» **Assignment**
Return all lines from the entries below in which the word "size" is present.

» **Extracted entries**
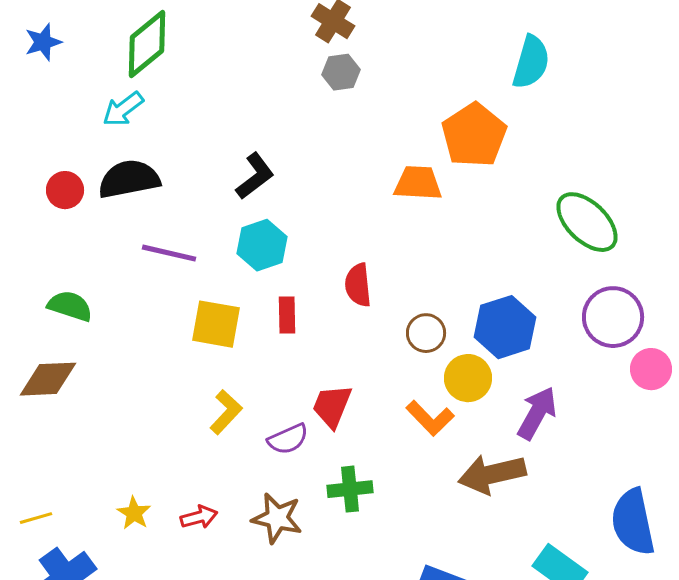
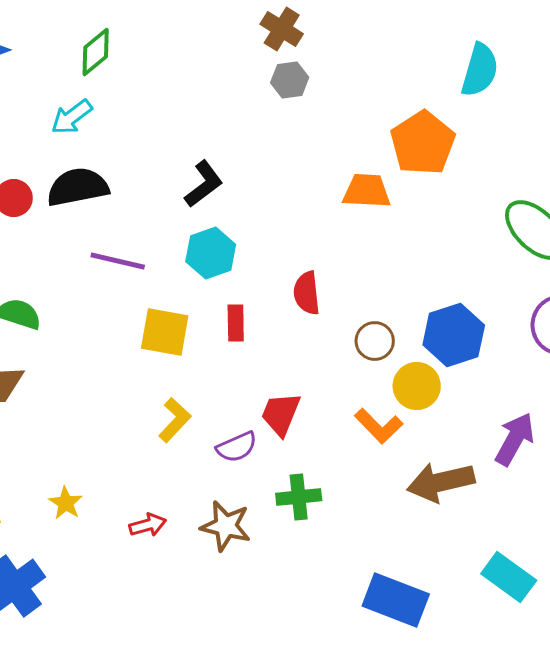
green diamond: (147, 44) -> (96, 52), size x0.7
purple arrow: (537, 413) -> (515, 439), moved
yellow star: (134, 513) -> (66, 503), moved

==

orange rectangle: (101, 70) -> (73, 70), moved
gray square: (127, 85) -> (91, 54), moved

...

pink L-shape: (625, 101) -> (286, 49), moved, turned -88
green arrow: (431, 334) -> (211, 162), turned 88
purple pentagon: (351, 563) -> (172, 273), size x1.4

» **Result**
green diamond: (147, 44) -> (96, 52), size x0.7
purple pentagon: (351, 563) -> (172, 273), size x1.4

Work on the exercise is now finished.